Data provided Block Start
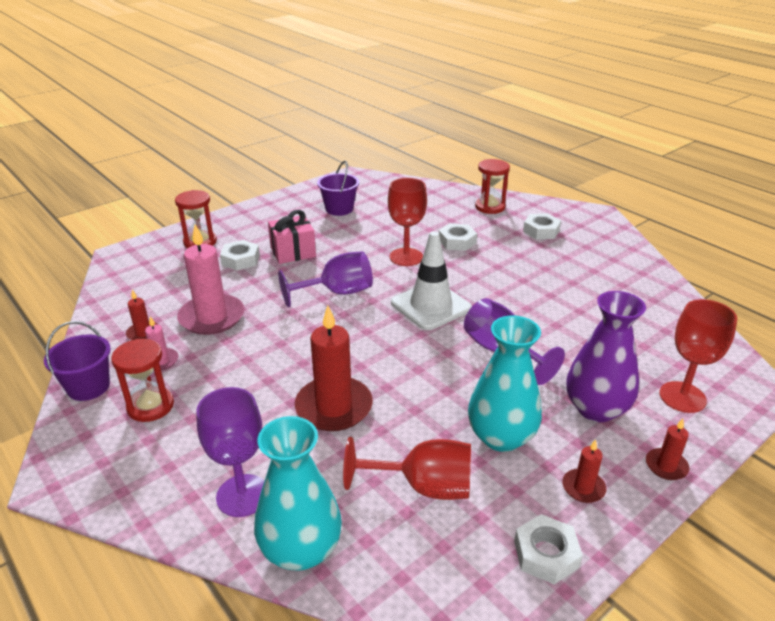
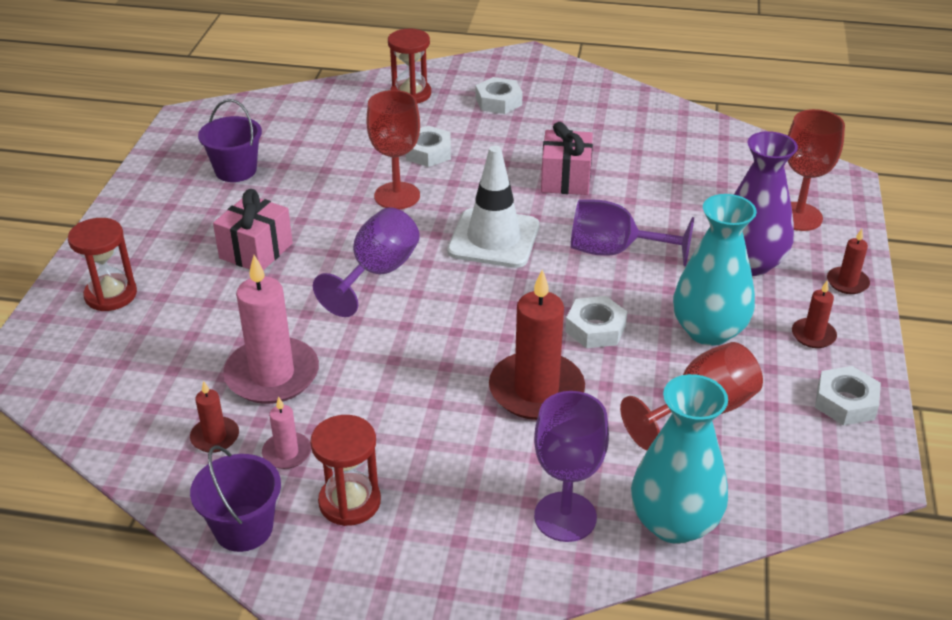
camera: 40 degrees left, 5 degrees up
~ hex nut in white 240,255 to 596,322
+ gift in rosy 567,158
Data provided Block End
**Work order:** All of the material must be repeated exactly in the answer, apart from the pictures.

**Exercise result:**
camera: 40 degrees left, 5 degrees up
~ hex nut in white 240,255 to 596,322
+ gift in rosy 567,158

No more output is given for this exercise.